Look through the material below and show every line with the word "white".

Content starts

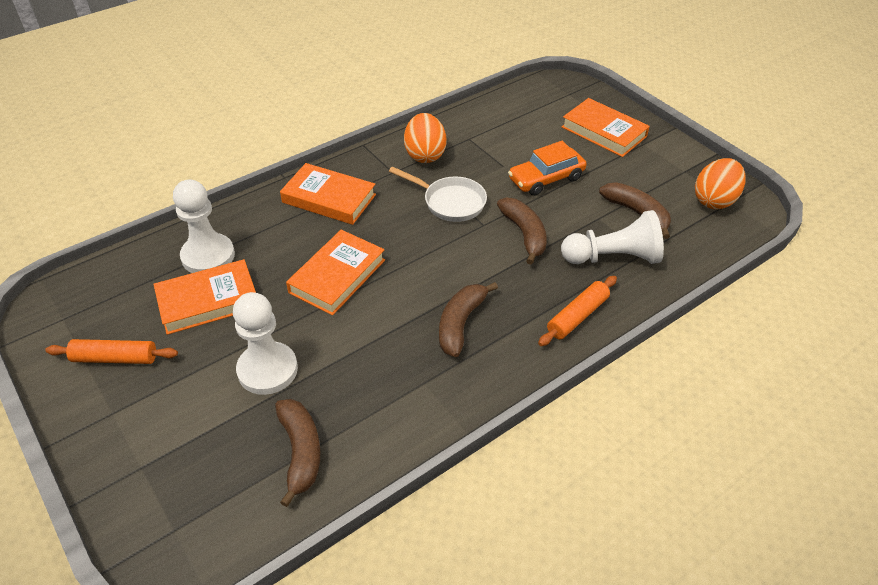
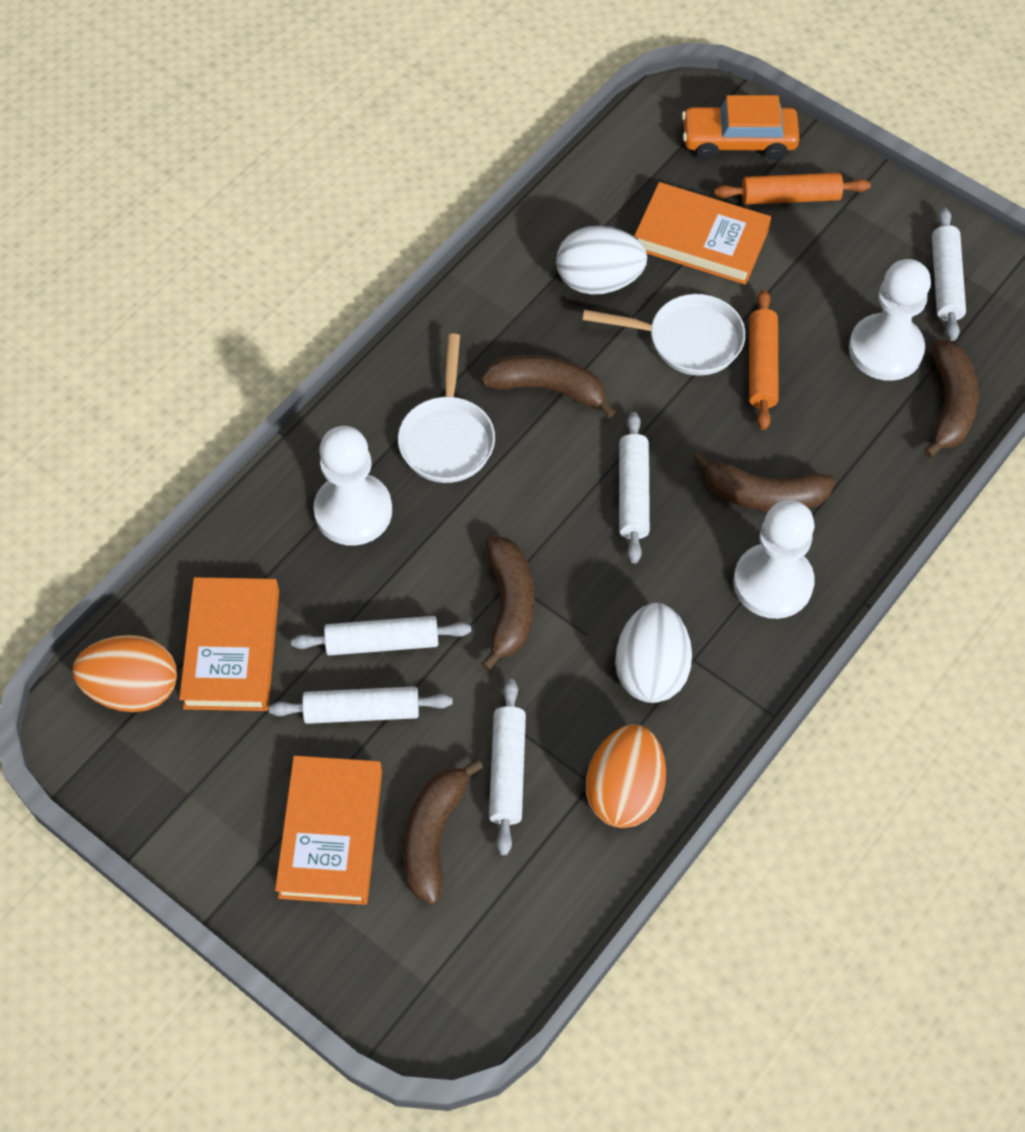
brown banana: 4 -> 5
orange book: 4 -> 3
white egg: 0 -> 2
white pan: 1 -> 2
white rolling pin: 0 -> 5

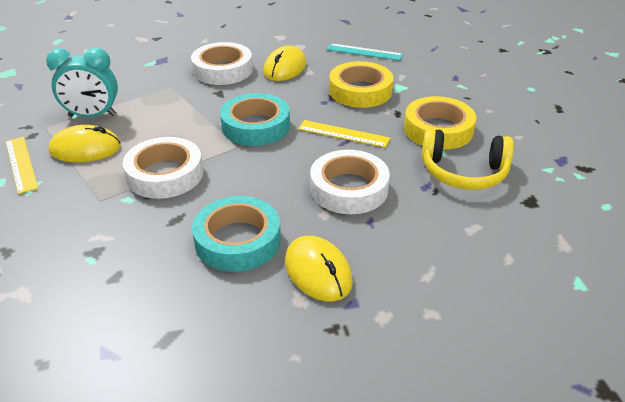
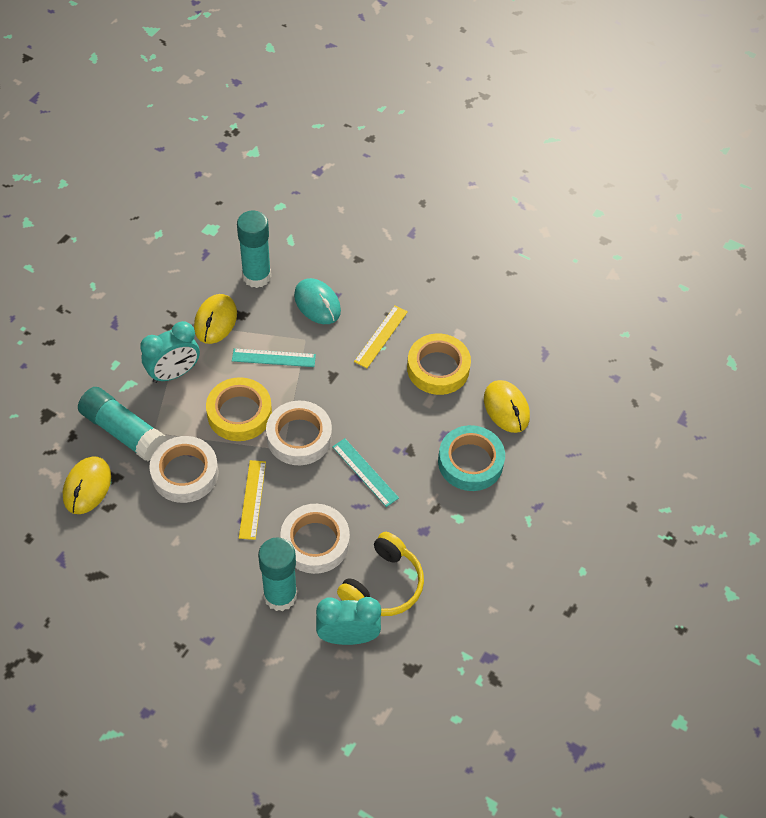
turquoise clock: 1 -> 2
turquoise glue stick: 0 -> 3
turquoise mouse: 0 -> 1
turquoise ruler: 1 -> 2
turquoise tape: 2 -> 1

Content ends

▶ EXERCISE OUTPUT:
white egg: 0 -> 2
white pan: 1 -> 2
white rolling pin: 0 -> 5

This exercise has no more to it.